**DATA TO EXAMINE**
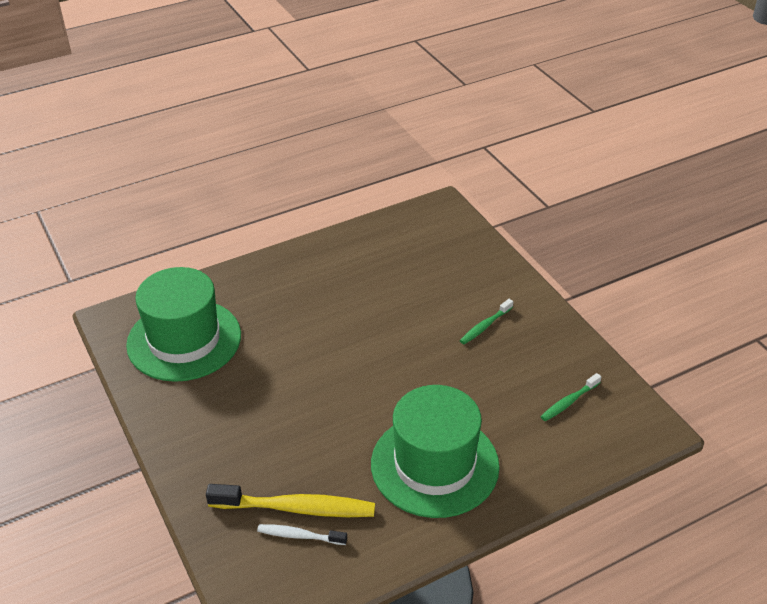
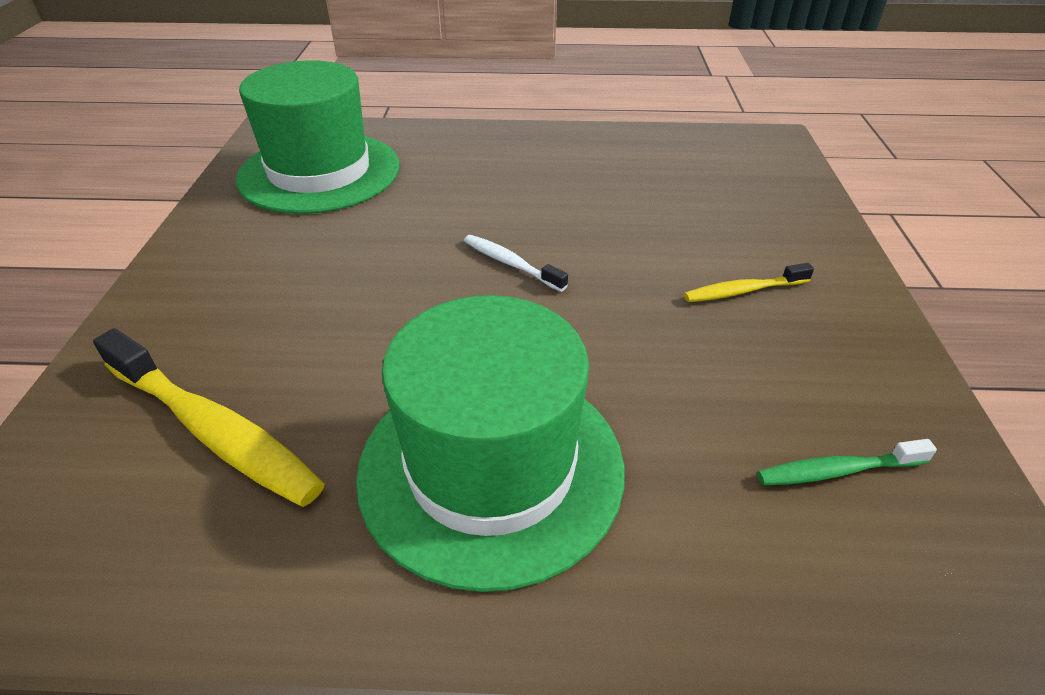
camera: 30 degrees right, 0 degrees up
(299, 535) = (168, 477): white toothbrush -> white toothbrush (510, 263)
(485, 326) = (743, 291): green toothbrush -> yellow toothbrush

==

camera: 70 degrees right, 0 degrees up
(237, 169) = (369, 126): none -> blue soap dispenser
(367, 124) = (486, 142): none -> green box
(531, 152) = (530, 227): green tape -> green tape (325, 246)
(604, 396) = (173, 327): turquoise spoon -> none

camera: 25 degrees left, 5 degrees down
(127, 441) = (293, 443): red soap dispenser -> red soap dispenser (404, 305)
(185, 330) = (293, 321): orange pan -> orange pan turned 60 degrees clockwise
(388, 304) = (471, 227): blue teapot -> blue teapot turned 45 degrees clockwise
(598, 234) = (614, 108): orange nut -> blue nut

---

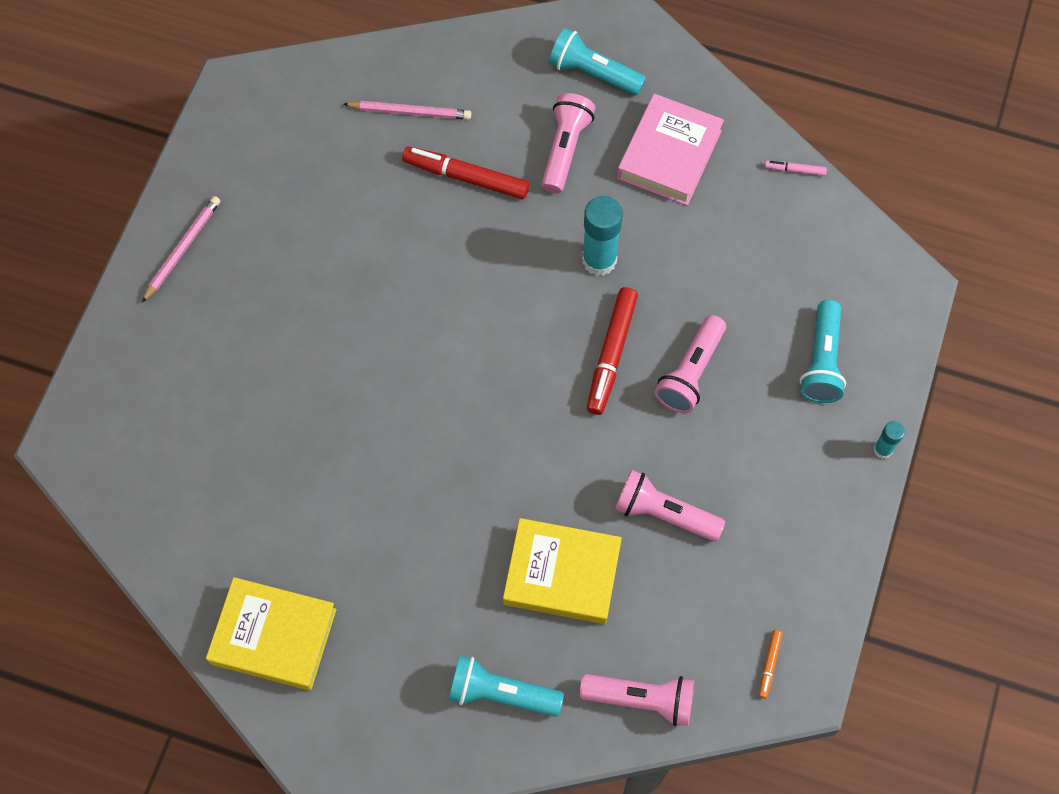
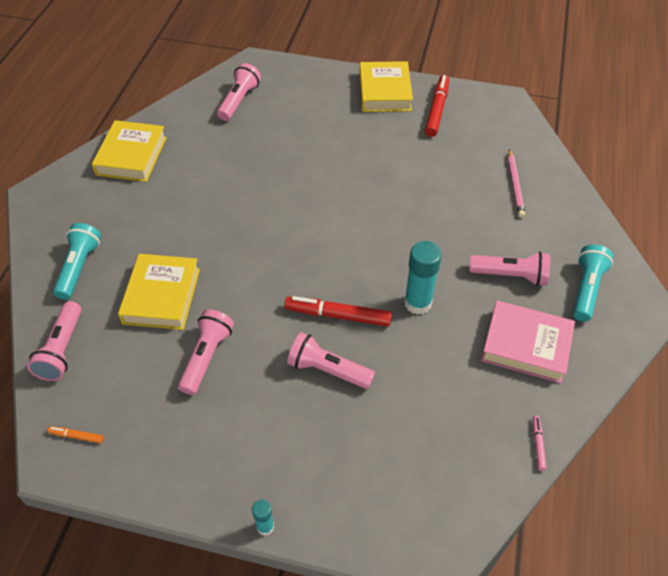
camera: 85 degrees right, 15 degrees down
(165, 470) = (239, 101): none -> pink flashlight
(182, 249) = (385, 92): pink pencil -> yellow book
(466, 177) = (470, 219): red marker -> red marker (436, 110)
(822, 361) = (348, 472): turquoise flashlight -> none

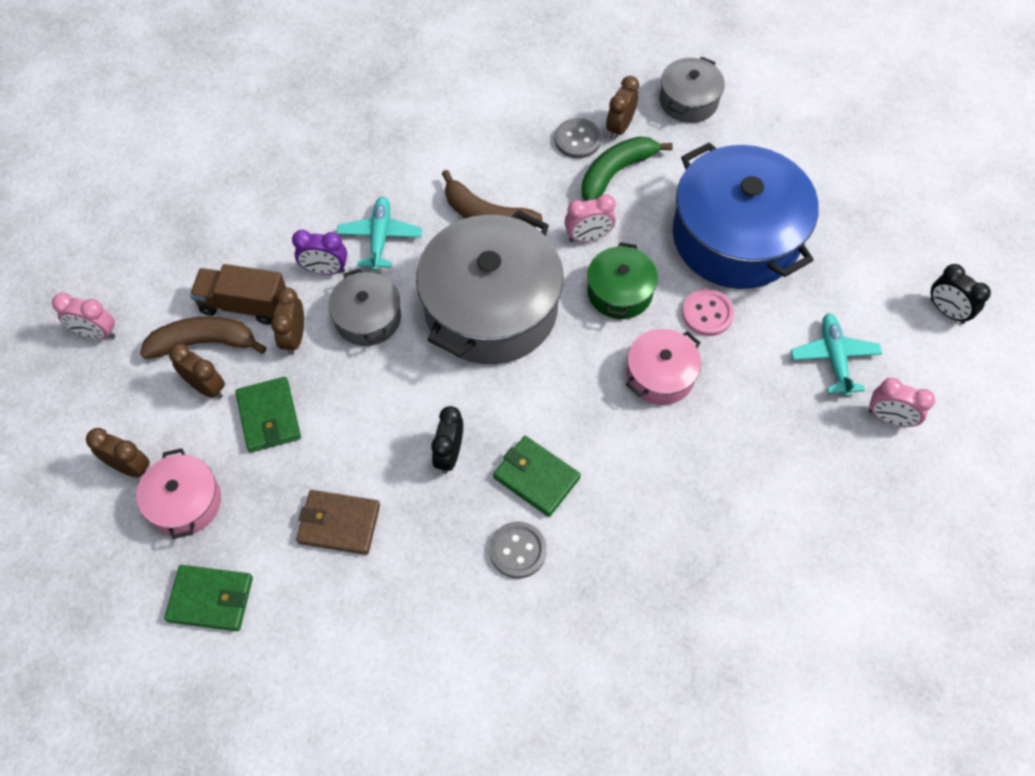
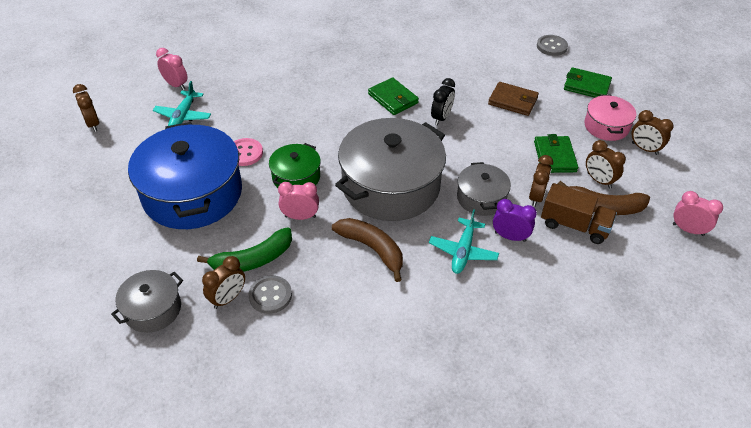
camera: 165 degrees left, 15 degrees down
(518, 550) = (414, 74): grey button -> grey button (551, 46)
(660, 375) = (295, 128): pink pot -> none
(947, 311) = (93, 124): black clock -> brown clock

**WHAT NEEDS TO BE DONE**
Where a line of the data includes the string "yellow", list that line.

**SOLUTION TO THIS EXERCISE**
(485, 326) = (743, 291): green toothbrush -> yellow toothbrush
(182, 249) = (385, 92): pink pencil -> yellow book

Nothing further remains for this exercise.